Problem requirements:
Exact copies of all the lines below are required, with the pictures omitted.

Records provided:
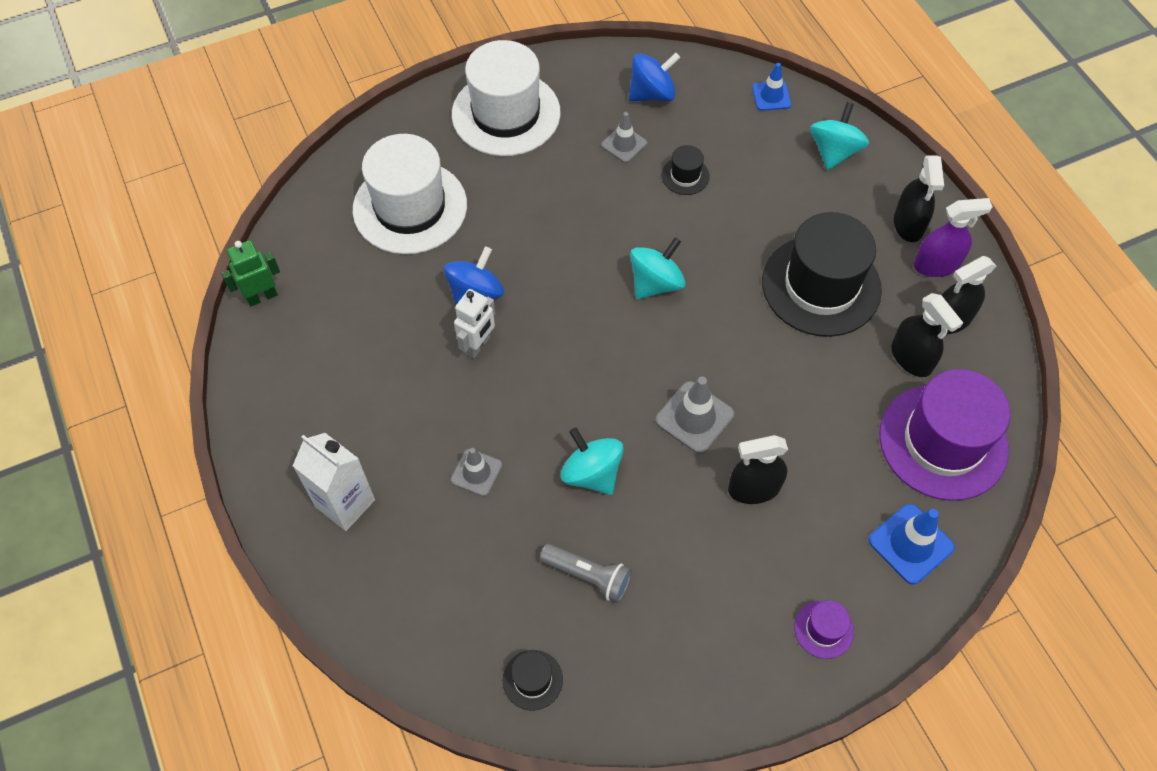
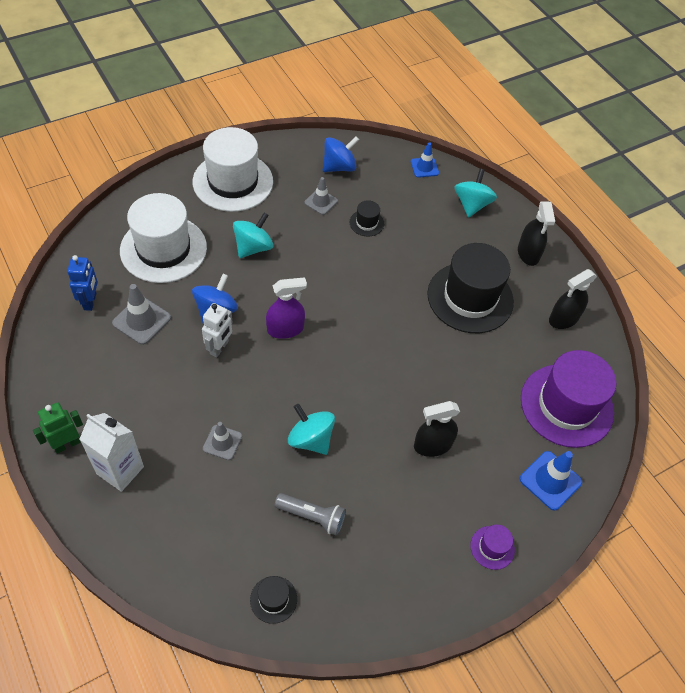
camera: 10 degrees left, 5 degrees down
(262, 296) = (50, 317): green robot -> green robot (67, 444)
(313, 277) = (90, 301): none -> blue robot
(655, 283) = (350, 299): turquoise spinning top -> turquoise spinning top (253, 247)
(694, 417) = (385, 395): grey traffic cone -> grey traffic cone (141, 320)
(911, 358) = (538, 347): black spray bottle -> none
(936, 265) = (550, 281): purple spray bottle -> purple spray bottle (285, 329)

Result of this exercise:
camera: 10 degrees left, 5 degrees down
(262, 296) = (50, 317): green robot -> green robot (67, 444)
(313, 277) = (90, 301): none -> blue robot
(655, 283) = (350, 299): turquoise spinning top -> turquoise spinning top (253, 247)
(694, 417) = (385, 395): grey traffic cone -> grey traffic cone (141, 320)
(911, 358) = (538, 347): black spray bottle -> none
(936, 265) = (550, 281): purple spray bottle -> purple spray bottle (285, 329)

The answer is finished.